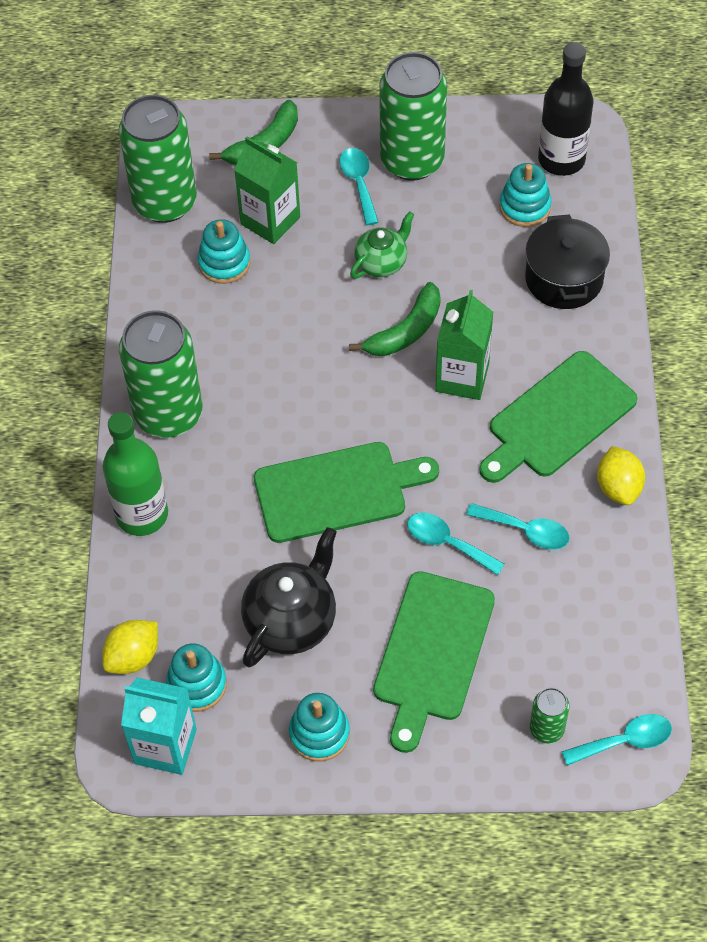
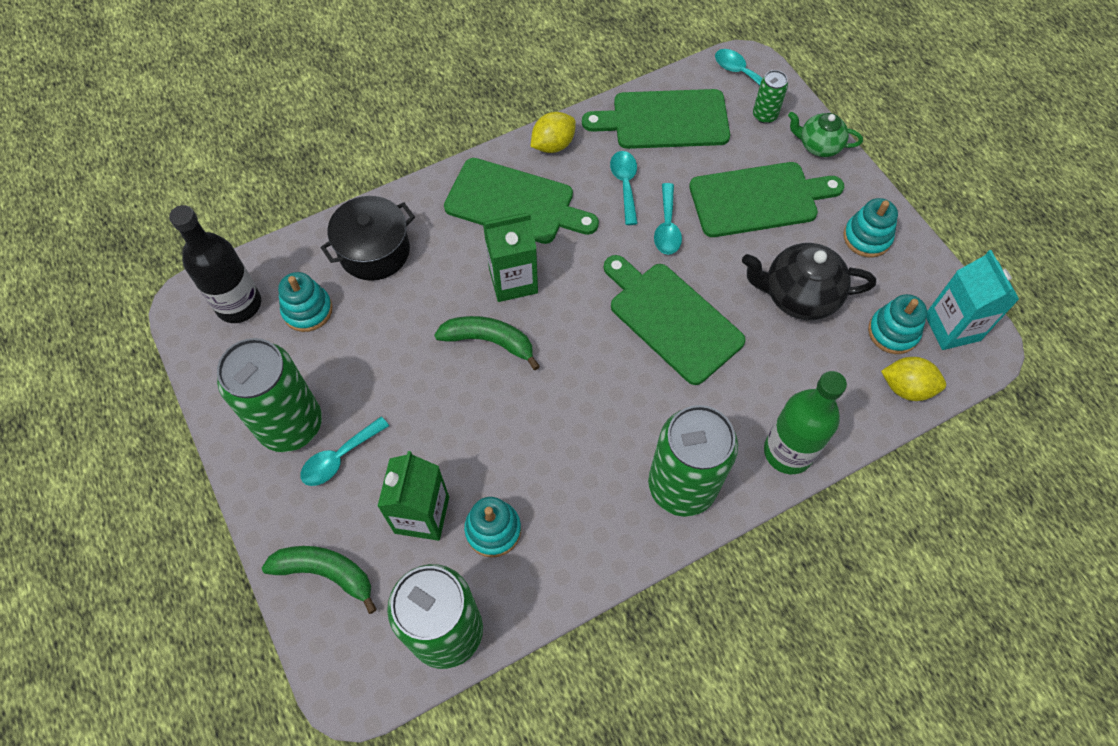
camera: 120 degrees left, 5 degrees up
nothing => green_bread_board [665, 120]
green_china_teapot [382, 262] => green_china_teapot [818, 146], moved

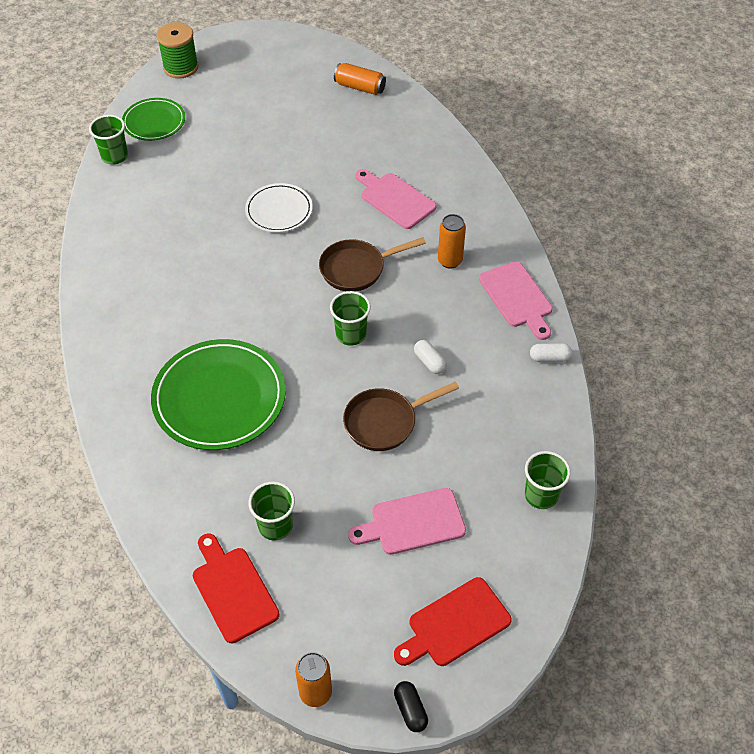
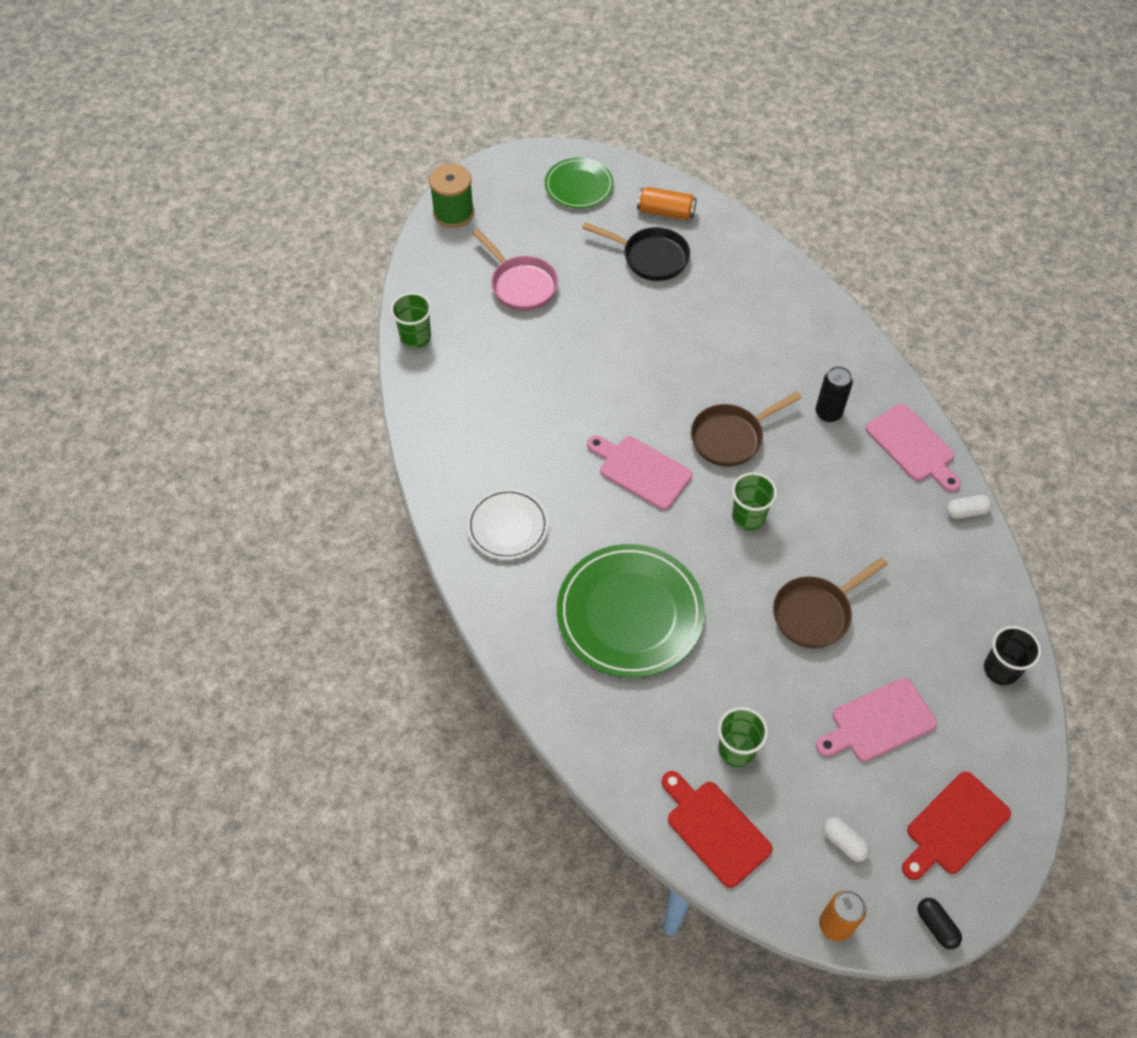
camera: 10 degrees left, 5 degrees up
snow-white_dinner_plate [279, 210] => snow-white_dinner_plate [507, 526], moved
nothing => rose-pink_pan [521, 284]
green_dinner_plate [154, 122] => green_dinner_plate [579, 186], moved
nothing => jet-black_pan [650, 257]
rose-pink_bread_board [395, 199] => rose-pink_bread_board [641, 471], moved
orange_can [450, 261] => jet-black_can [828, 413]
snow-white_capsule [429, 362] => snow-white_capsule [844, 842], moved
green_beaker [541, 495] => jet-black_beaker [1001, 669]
---
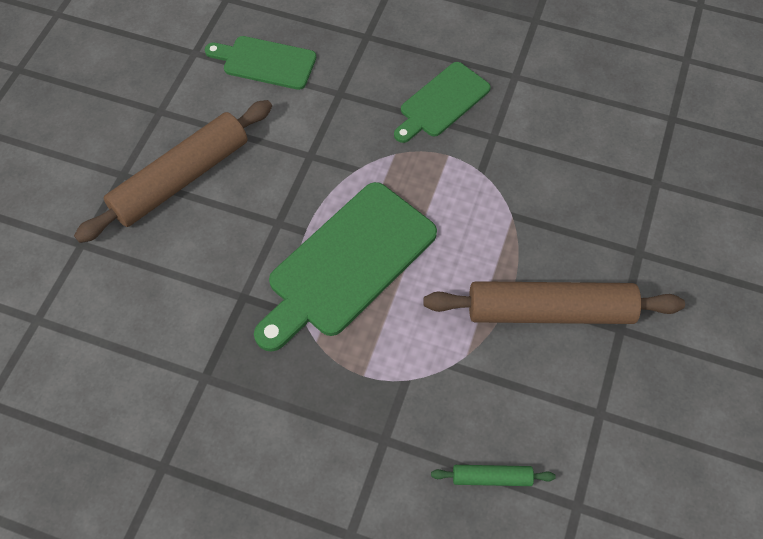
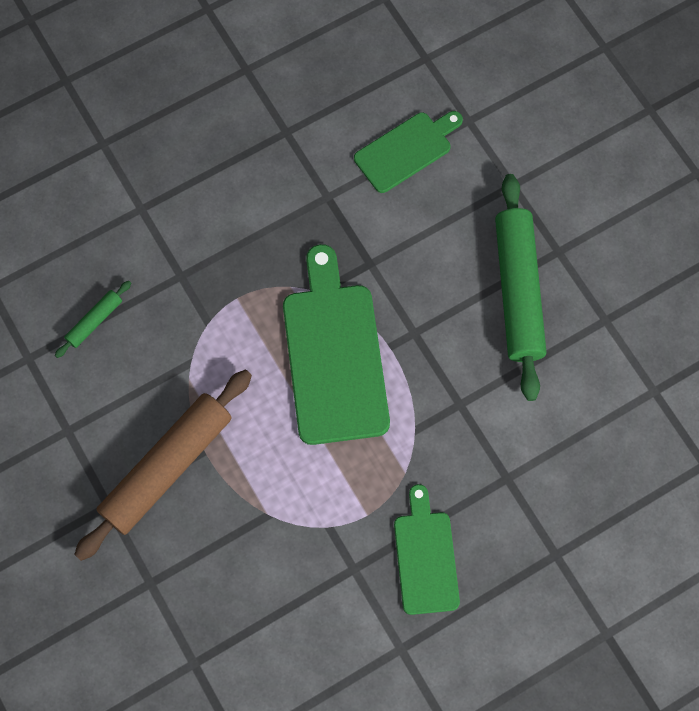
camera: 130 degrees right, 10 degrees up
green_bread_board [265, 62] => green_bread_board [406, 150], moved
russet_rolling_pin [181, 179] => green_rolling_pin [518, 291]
==
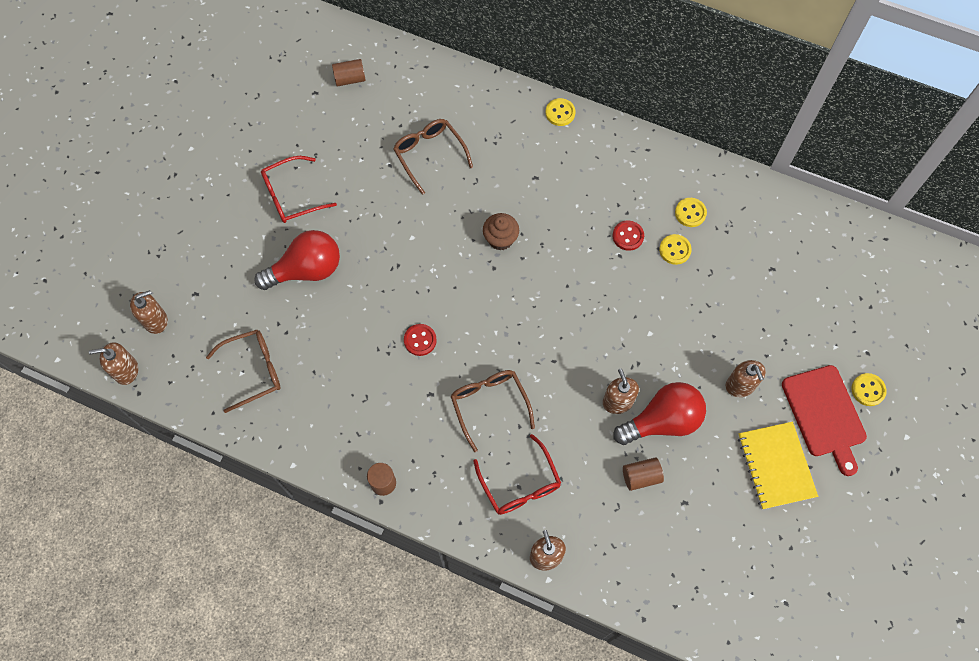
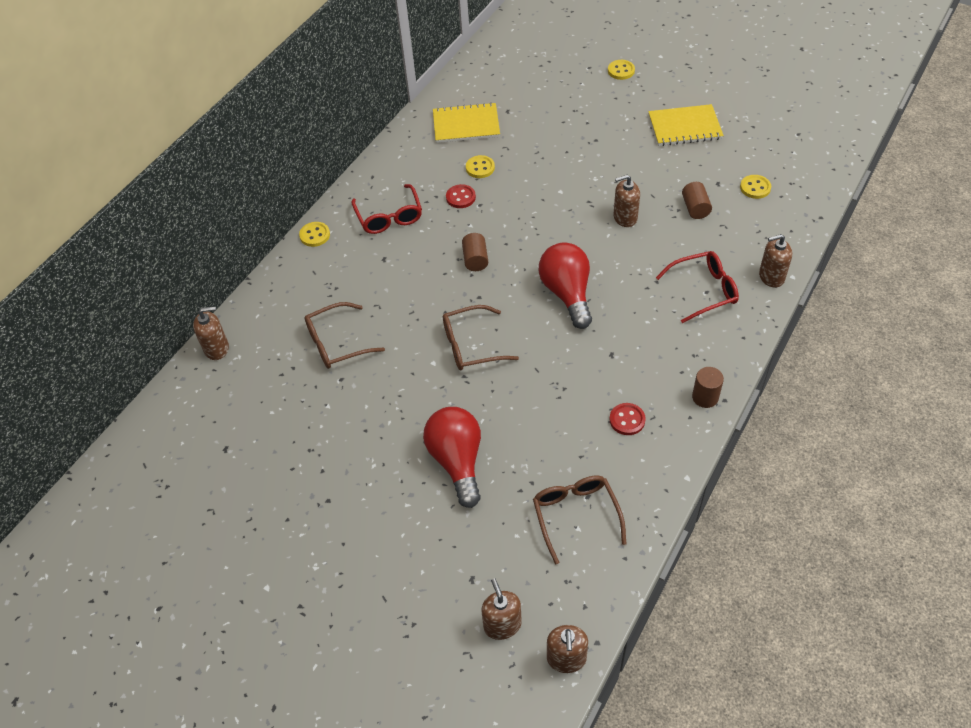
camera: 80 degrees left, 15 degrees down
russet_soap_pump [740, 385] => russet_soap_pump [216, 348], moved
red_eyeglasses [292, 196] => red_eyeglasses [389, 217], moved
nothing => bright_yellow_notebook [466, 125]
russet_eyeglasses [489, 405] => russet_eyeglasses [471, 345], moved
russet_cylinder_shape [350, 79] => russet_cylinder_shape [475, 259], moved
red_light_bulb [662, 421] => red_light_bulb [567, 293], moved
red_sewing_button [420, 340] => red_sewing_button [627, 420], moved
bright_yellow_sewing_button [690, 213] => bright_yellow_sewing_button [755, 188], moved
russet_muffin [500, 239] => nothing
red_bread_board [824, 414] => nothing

> **Assignment**
Among the entries above, copy exactly only the lines starting with the one containing "camera: 120 degrees left, 5 degrees up" and going through the one containing "nothing => green_bread_board [665, 120]", both ends included.

> **Your response**
camera: 120 degrees left, 5 degrees up
nothing => green_bread_board [665, 120]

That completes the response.